Object transformation records:

=== Begin Enclosure ===

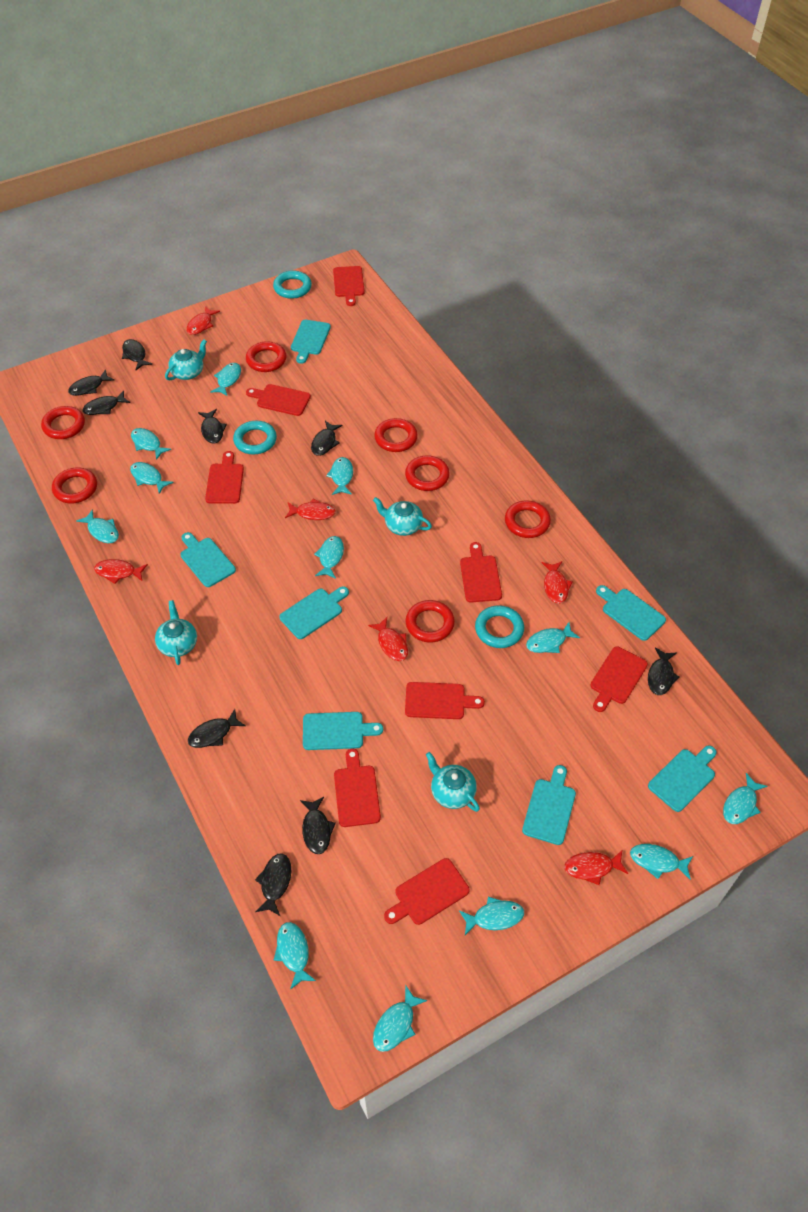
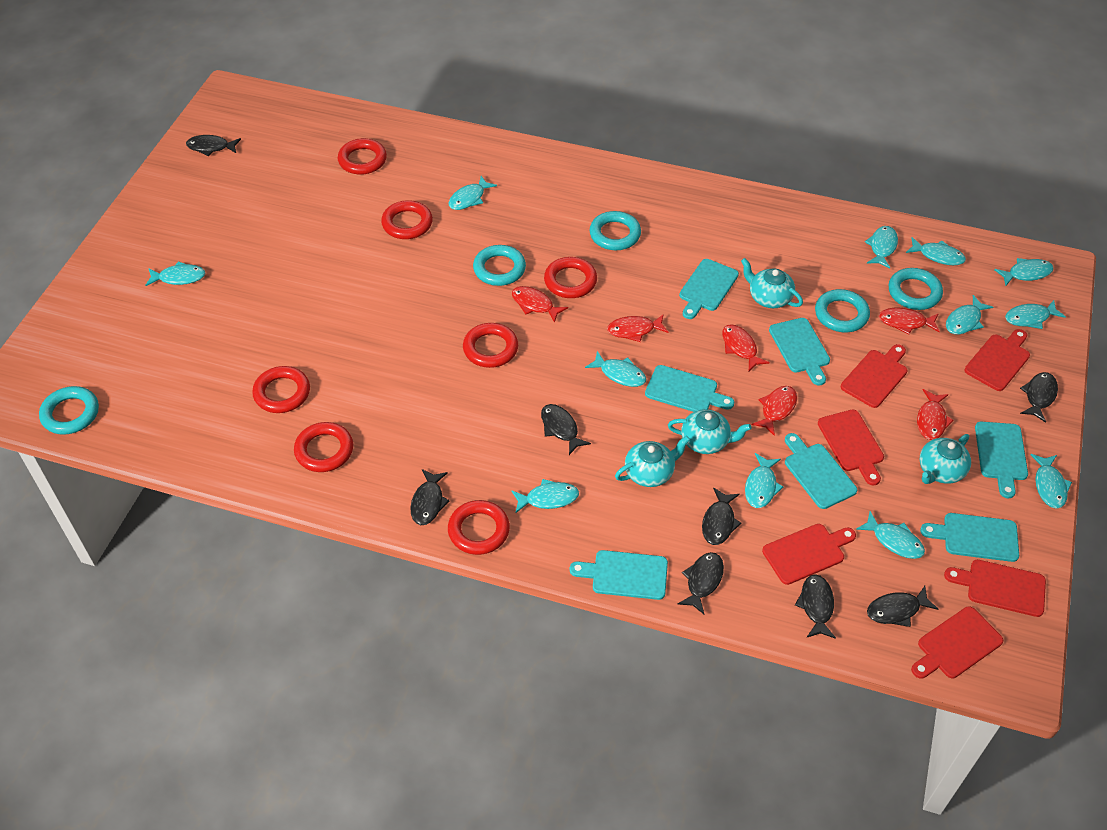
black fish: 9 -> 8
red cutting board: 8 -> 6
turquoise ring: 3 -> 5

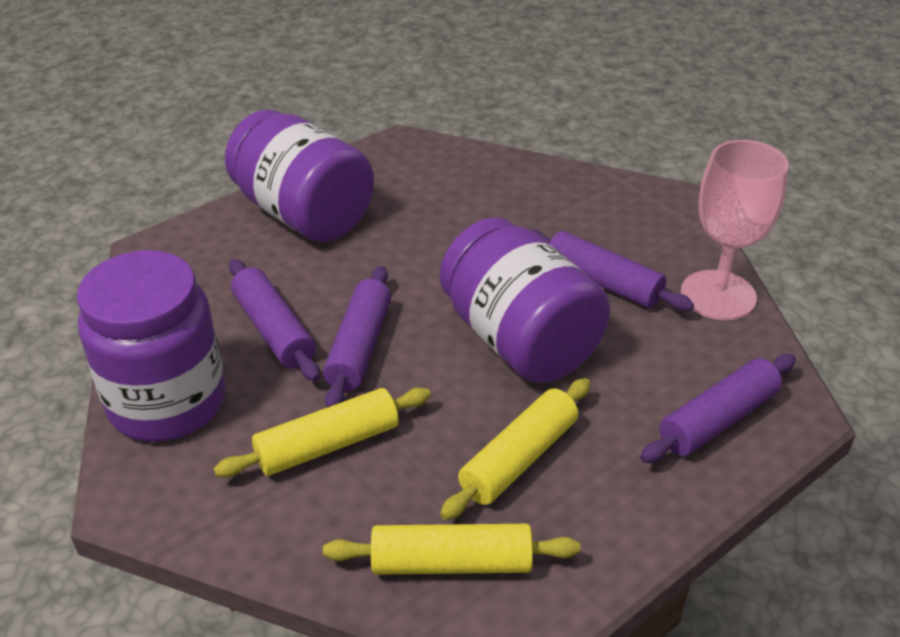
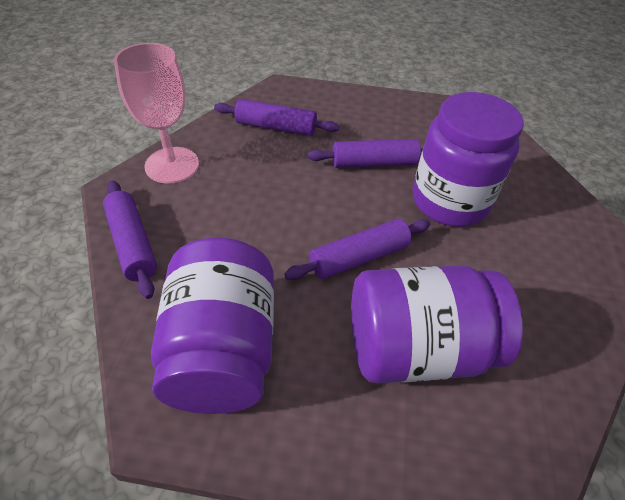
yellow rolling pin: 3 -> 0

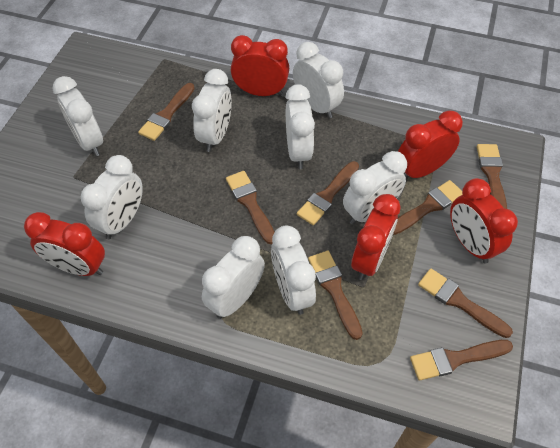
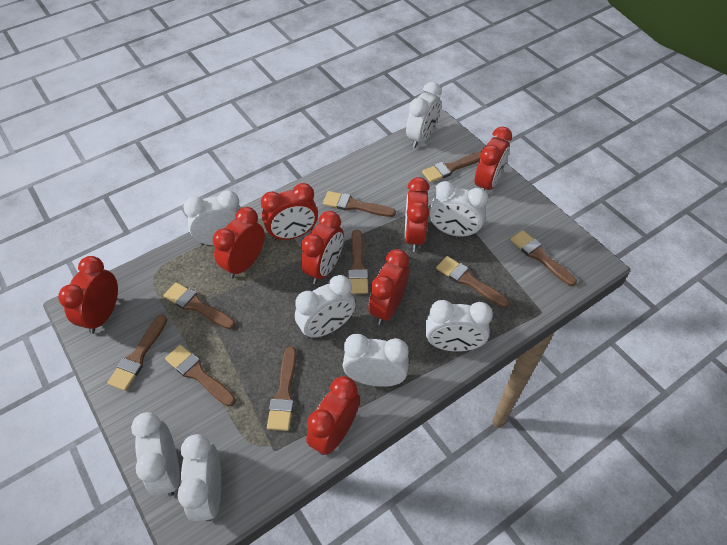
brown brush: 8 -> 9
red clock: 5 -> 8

=== End Enclosure ===

Activity: Restate, word for word, each line from the one with "turquoise ring: 3 -> 5" to the end of the entries, both included, and keep every picture out.

Problem solution:
turquoise ring: 3 -> 5

yellow rolling pin: 3 -> 0

brown brush: 8 -> 9
red clock: 5 -> 8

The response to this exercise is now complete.